■ **EXERCISE REQUIREMENTS**:
Nothing but an exact copy of the data should be output.

[Data items]
------------------------------------------------

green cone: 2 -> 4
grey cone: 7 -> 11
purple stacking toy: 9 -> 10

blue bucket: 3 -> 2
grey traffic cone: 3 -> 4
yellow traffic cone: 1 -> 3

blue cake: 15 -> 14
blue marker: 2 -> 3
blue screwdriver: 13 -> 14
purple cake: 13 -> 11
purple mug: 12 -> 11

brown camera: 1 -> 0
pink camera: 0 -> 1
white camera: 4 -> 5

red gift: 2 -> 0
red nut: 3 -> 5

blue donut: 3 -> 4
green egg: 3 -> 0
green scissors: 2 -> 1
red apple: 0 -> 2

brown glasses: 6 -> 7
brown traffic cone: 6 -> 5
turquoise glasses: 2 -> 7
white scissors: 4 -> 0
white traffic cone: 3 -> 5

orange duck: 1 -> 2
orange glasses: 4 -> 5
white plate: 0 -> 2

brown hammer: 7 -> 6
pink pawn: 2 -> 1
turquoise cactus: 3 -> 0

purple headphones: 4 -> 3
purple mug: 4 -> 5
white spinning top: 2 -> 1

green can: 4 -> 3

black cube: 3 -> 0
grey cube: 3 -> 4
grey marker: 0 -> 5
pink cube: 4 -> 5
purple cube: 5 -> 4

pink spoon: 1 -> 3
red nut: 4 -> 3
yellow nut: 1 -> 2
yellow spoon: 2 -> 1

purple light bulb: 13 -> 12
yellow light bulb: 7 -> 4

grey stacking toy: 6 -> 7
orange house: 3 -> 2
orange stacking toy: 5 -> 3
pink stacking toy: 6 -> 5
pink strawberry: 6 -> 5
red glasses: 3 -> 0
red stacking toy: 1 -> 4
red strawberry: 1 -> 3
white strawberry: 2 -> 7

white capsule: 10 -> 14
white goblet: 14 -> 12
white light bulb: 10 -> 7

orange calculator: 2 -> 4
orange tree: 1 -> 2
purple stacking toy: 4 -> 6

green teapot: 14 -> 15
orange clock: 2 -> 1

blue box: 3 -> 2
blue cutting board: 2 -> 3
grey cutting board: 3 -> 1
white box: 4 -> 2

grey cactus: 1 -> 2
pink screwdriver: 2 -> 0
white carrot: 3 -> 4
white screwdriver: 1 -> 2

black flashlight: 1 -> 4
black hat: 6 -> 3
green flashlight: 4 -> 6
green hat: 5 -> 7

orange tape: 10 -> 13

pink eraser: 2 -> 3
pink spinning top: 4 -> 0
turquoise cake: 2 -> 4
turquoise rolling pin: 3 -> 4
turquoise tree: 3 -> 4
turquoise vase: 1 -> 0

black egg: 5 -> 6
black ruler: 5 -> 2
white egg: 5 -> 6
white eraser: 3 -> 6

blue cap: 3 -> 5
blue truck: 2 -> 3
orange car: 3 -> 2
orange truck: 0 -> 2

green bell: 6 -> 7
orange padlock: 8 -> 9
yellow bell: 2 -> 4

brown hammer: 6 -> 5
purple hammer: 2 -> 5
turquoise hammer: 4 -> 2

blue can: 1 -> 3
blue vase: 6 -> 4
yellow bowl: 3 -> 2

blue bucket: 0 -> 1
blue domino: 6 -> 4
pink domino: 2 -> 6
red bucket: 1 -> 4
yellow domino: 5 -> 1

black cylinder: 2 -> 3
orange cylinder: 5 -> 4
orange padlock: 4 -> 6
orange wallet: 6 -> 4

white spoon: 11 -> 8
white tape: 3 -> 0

------------------------------------------------

■ **ANSWER SPACE**:
green cone: 2 -> 4
grey cone: 7 -> 11
purple stacking toy: 9 -> 10

blue bucket: 3 -> 2
grey traffic cone: 3 -> 4
yellow traffic cone: 1 -> 3

blue cake: 15 -> 14
blue marker: 2 -> 3
blue screwdriver: 13 -> 14
purple cake: 13 -> 11
purple mug: 12 -> 11

brown camera: 1 -> 0
pink camera: 0 -> 1
white camera: 4 -> 5

red gift: 2 -> 0
red nut: 3 -> 5

blue donut: 3 -> 4
green egg: 3 -> 0
green scissors: 2 -> 1
red apple: 0 -> 2

brown glasses: 6 -> 7
brown traffic cone: 6 -> 5
turquoise glasses: 2 -> 7
white scissors: 4 -> 0
white traffic cone: 3 -> 5

orange duck: 1 -> 2
orange glasses: 4 -> 5
white plate: 0 -> 2

brown hammer: 7 -> 6
pink pawn: 2 -> 1
turquoise cactus: 3 -> 0

purple headphones: 4 -> 3
purple mug: 4 -> 5
white spinning top: 2 -> 1

green can: 4 -> 3

black cube: 3 -> 0
grey cube: 3 -> 4
grey marker: 0 -> 5
pink cube: 4 -> 5
purple cube: 5 -> 4

pink spoon: 1 -> 3
red nut: 4 -> 3
yellow nut: 1 -> 2
yellow spoon: 2 -> 1

purple light bulb: 13 -> 12
yellow light bulb: 7 -> 4

grey stacking toy: 6 -> 7
orange house: 3 -> 2
orange stacking toy: 5 -> 3
pink stacking toy: 6 -> 5
pink strawberry: 6 -> 5
red glasses: 3 -> 0
red stacking toy: 1 -> 4
red strawberry: 1 -> 3
white strawberry: 2 -> 7

white capsule: 10 -> 14
white goblet: 14 -> 12
white light bulb: 10 -> 7

orange calculator: 2 -> 4
orange tree: 1 -> 2
purple stacking toy: 4 -> 6

green teapot: 14 -> 15
orange clock: 2 -> 1

blue box: 3 -> 2
blue cutting board: 2 -> 3
grey cutting board: 3 -> 1
white box: 4 -> 2

grey cactus: 1 -> 2
pink screwdriver: 2 -> 0
white carrot: 3 -> 4
white screwdriver: 1 -> 2

black flashlight: 1 -> 4
black hat: 6 -> 3
green flashlight: 4 -> 6
green hat: 5 -> 7

orange tape: 10 -> 13

pink eraser: 2 -> 3
pink spinning top: 4 -> 0
turquoise cake: 2 -> 4
turquoise rolling pin: 3 -> 4
turquoise tree: 3 -> 4
turquoise vase: 1 -> 0

black egg: 5 -> 6
black ruler: 5 -> 2
white egg: 5 -> 6
white eraser: 3 -> 6

blue cap: 3 -> 5
blue truck: 2 -> 3
orange car: 3 -> 2
orange truck: 0 -> 2

green bell: 6 -> 7
orange padlock: 8 -> 9
yellow bell: 2 -> 4

brown hammer: 6 -> 5
purple hammer: 2 -> 5
turquoise hammer: 4 -> 2

blue can: 1 -> 3
blue vase: 6 -> 4
yellow bowl: 3 -> 2

blue bucket: 0 -> 1
blue domino: 6 -> 4
pink domino: 2 -> 6
red bucket: 1 -> 4
yellow domino: 5 -> 1

black cylinder: 2 -> 3
orange cylinder: 5 -> 4
orange padlock: 4 -> 6
orange wallet: 6 -> 4

white spoon: 11 -> 8
white tape: 3 -> 0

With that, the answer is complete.